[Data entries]
== Segment start ==
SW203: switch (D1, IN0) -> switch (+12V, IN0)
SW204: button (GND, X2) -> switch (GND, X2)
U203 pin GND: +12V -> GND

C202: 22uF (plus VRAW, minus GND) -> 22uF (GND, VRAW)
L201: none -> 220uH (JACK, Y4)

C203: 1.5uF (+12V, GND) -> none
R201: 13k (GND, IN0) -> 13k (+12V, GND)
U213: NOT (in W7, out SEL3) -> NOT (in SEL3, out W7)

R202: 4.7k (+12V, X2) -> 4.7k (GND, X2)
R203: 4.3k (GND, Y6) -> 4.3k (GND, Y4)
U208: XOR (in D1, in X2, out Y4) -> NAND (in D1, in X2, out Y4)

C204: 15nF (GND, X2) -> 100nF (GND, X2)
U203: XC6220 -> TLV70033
== Segment end ==
== Segment start ==
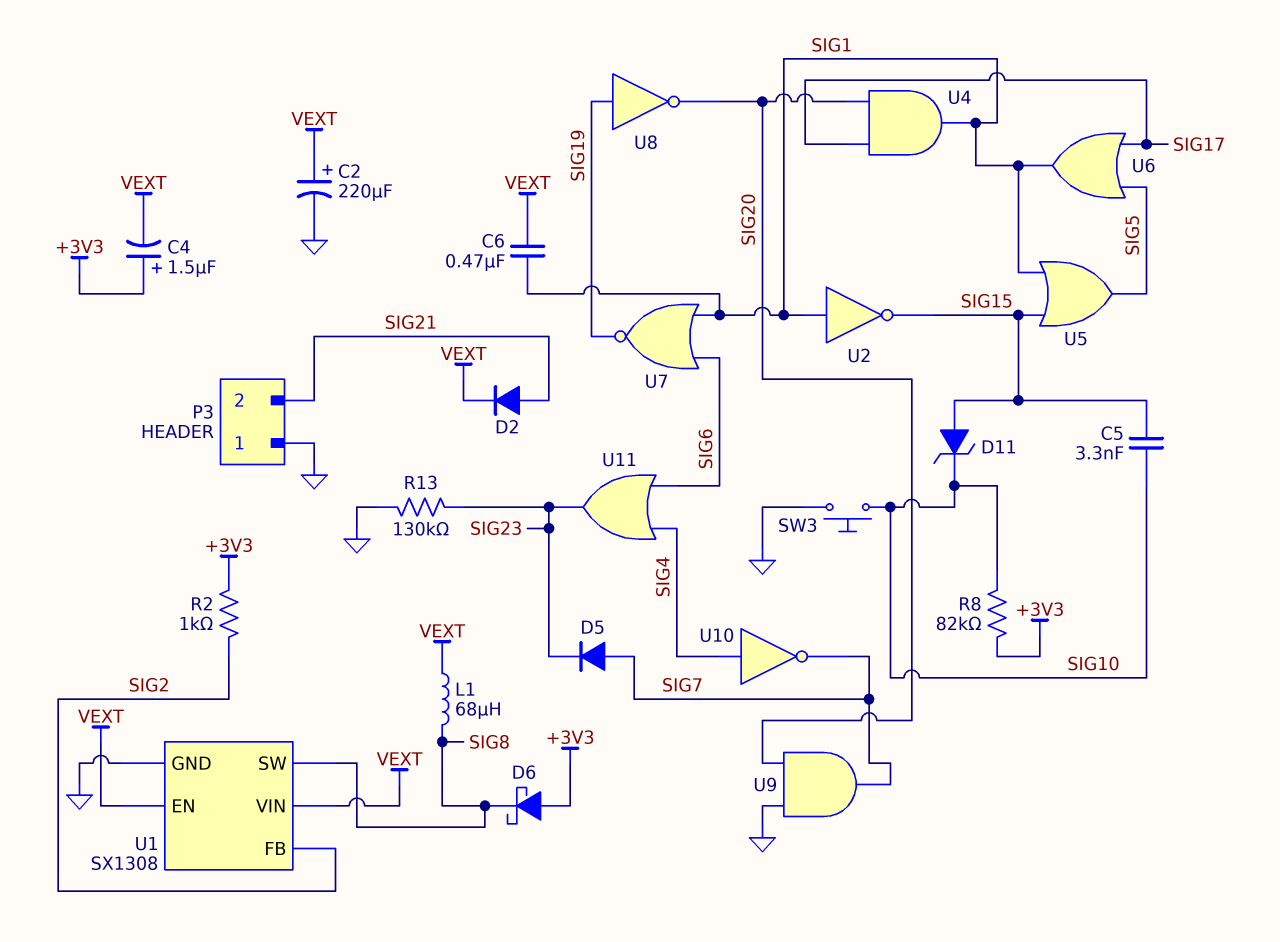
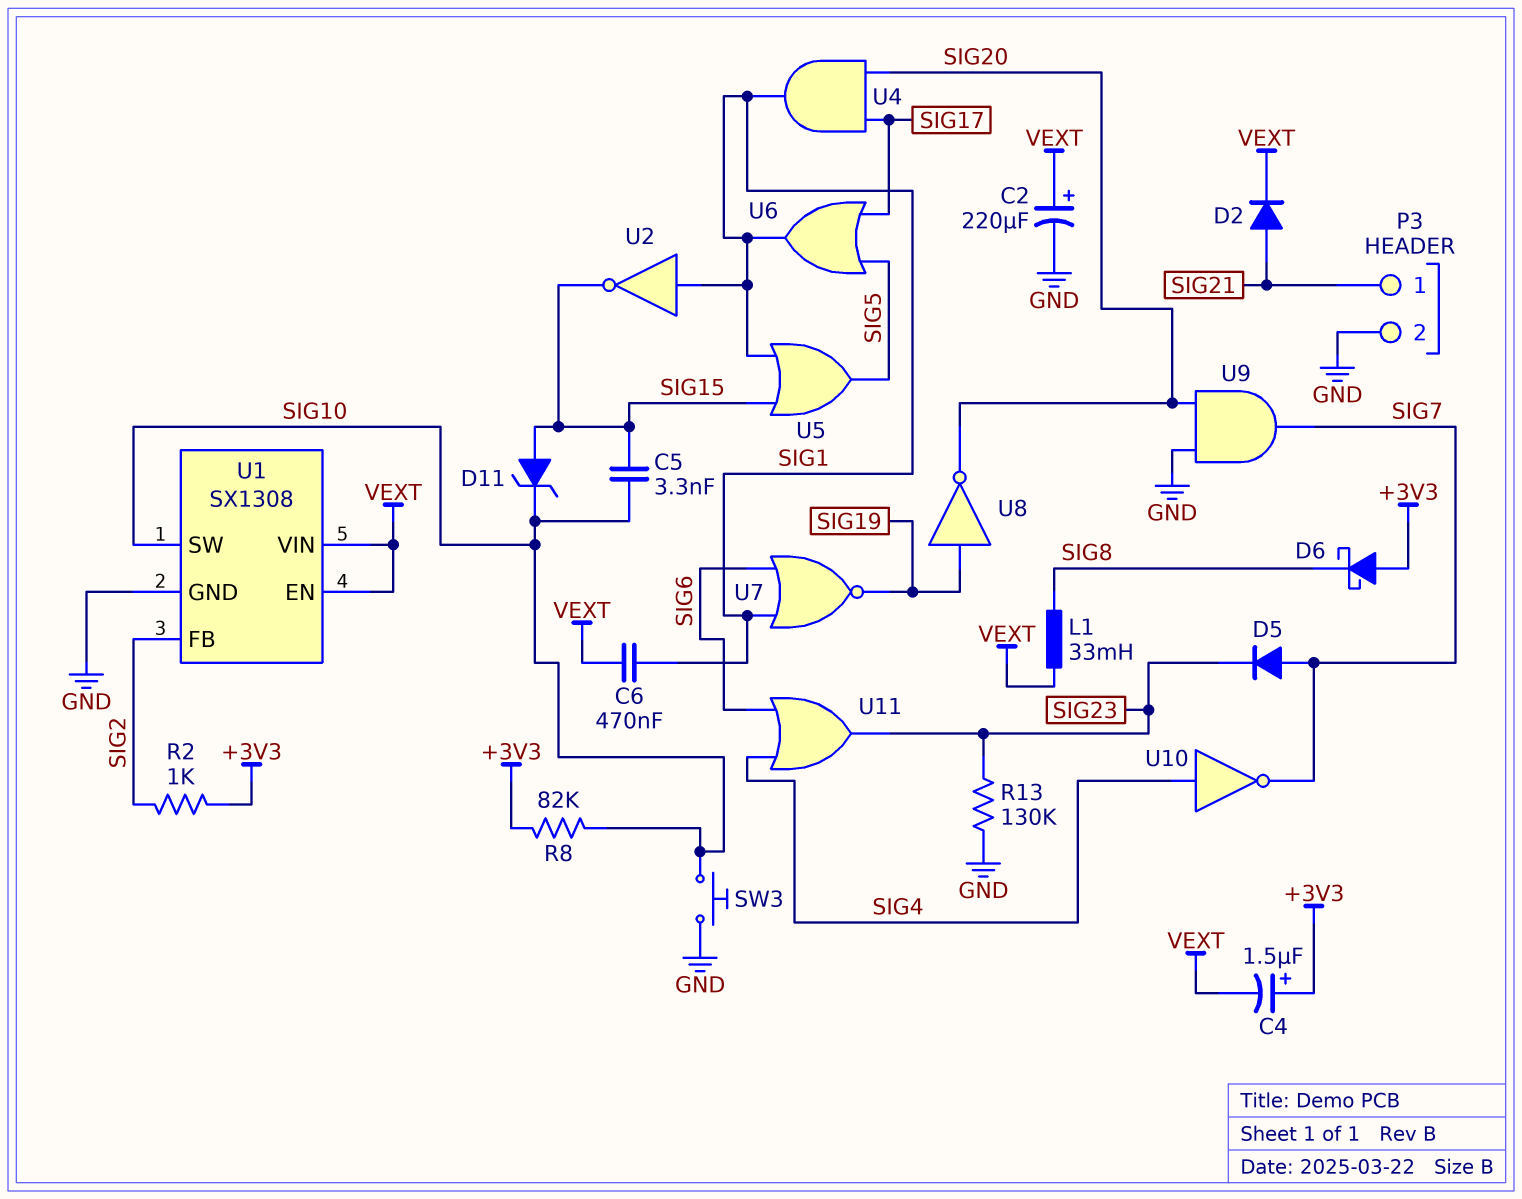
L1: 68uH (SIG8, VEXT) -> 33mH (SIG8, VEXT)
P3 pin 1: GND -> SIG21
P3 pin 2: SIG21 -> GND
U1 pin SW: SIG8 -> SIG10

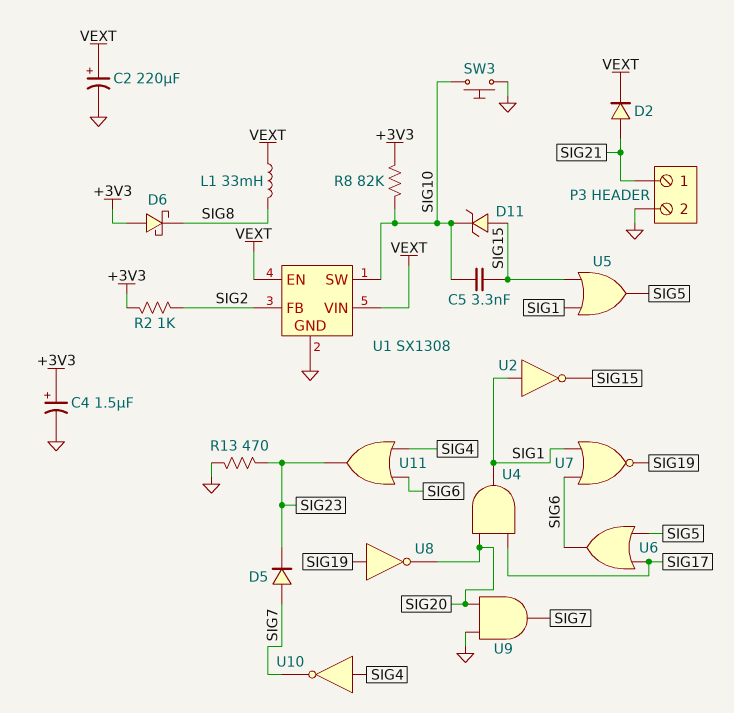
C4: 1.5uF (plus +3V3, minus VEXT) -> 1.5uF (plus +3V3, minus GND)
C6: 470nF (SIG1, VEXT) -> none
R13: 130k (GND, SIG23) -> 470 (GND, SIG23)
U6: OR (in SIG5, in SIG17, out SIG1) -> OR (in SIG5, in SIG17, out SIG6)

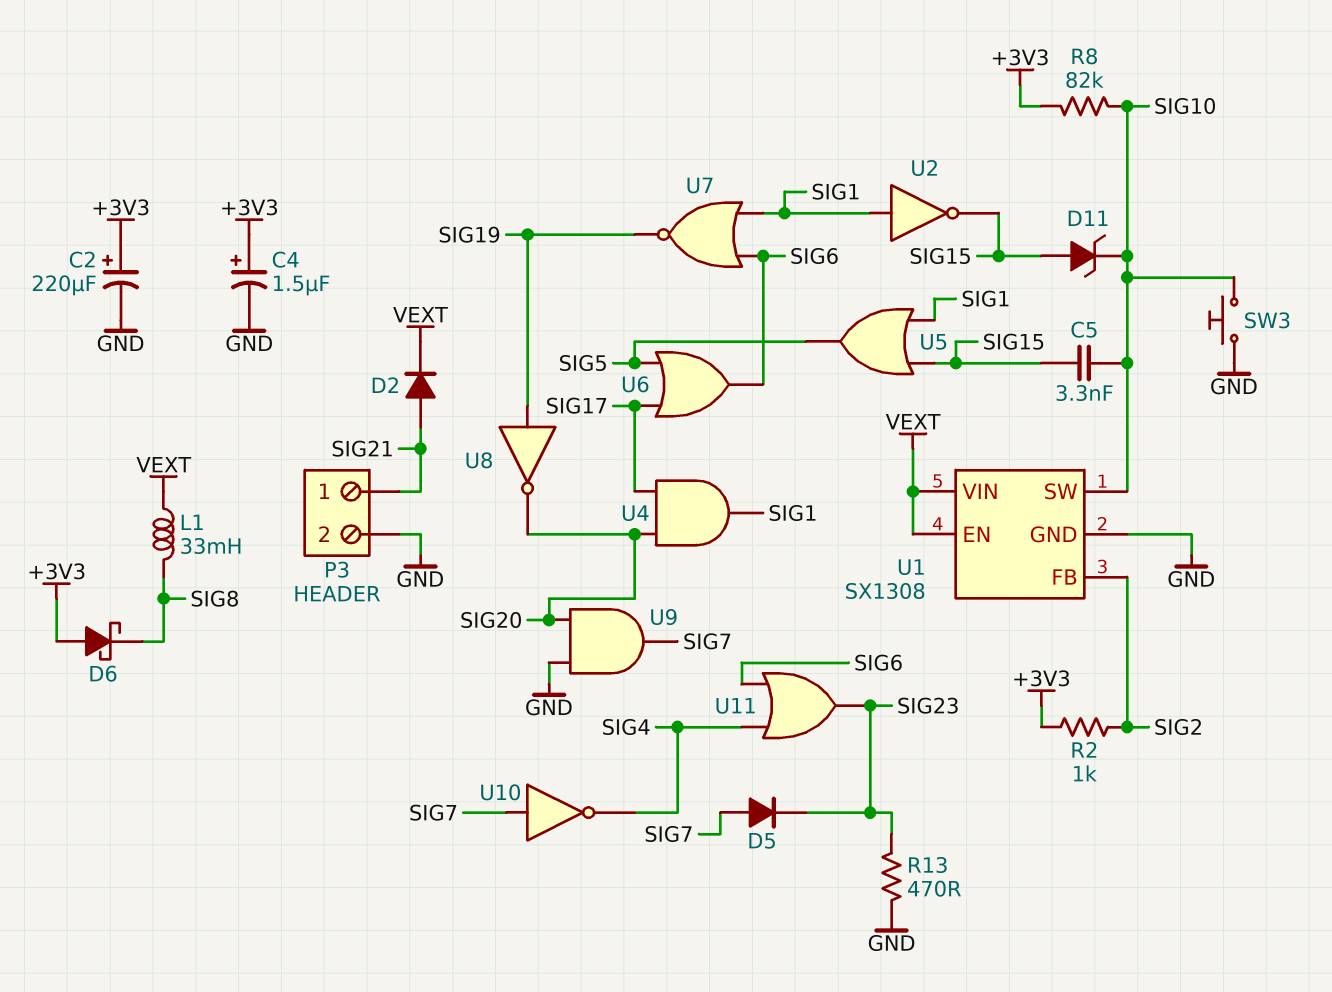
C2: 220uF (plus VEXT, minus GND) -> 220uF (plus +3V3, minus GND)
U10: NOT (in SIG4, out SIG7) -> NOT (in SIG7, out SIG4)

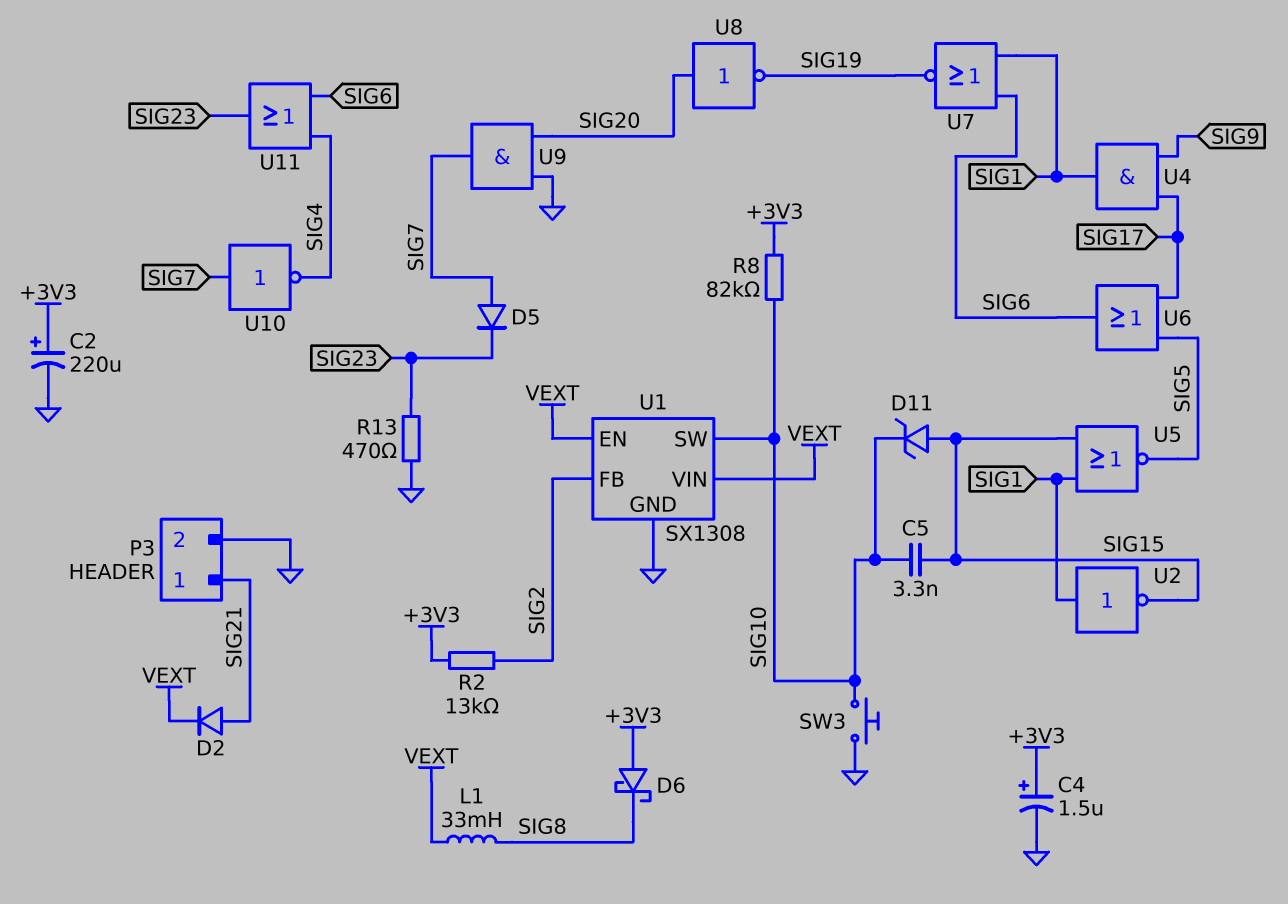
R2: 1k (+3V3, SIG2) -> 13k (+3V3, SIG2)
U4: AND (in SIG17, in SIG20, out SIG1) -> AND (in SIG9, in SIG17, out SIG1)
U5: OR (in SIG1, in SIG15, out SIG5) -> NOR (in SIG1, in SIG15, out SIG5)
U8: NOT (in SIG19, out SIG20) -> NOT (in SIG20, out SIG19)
== Segment end ==
Directions for this task:
Look above for the line with "L1: 68uH (SIG8, VEXT) -> 33mH (SIG8, VEXT)" and the line with "U8: NOT (in". Copy them and every line between, exactly, but no pictures.

Output of the task:
L1: 68uH (SIG8, VEXT) -> 33mH (SIG8, VEXT)
P3 pin 1: GND -> SIG21
P3 pin 2: SIG21 -> GND
U1 pin SW: SIG8 -> SIG10

C4: 1.5uF (plus +3V3, minus VEXT) -> 1.5uF (plus +3V3, minus GND)
C6: 470nF (SIG1, VEXT) -> none
R13: 130k (GND, SIG23) -> 470 (GND, SIG23)
U6: OR (in SIG5, in SIG17, out SIG1) -> OR (in SIG5, in SIG17, out SIG6)

C2: 220uF (plus VEXT, minus GND) -> 220uF (plus +3V3, minus GND)
U10: NOT (in SIG4, out SIG7) -> NOT (in SIG7, out SIG4)

R2: 1k (+3V3, SIG2) -> 13k (+3V3, SIG2)
U4: AND (in SIG17, in SIG20, out SIG1) -> AND (in SIG9, in SIG17, out SIG1)
U5: OR (in SIG1, in SIG15, out SIG5) -> NOR (in SIG1, in SIG15, out SIG5)
U8: NOT (in SIG19, out SIG20) -> NOT (in SIG20, out SIG19)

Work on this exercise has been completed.